Task to carry out: Scan the following material for the string "turquoise" and copy each line in which it appears.

Provided data:
= Beginning of Section =

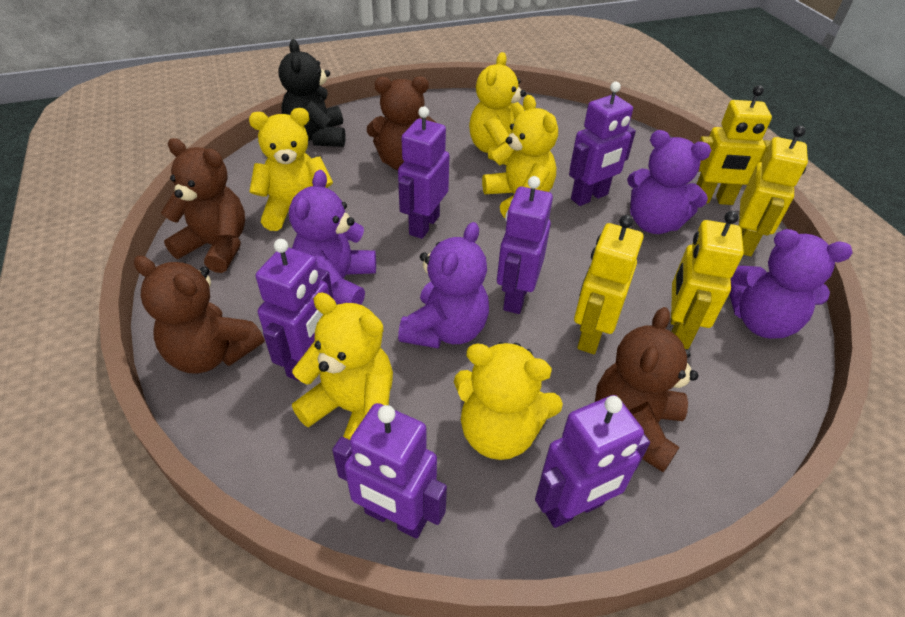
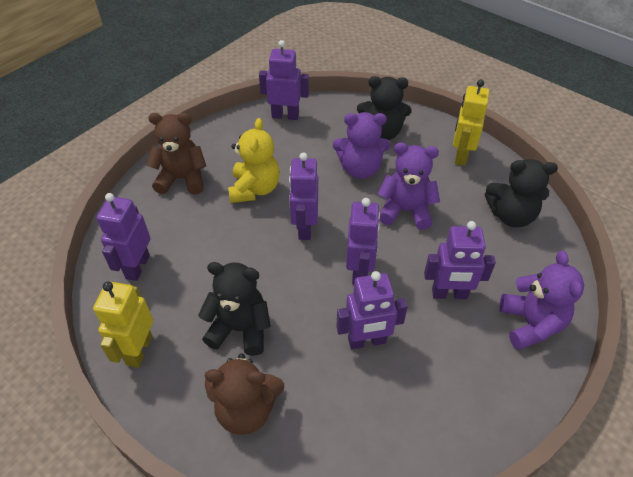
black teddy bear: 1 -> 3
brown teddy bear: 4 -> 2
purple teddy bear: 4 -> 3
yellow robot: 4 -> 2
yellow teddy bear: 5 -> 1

= End of Section =
= Beginning of Section =

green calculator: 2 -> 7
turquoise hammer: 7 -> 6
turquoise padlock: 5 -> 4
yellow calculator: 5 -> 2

= End of Section =

Result:
turquoise hammer: 7 -> 6
turquoise padlock: 5 -> 4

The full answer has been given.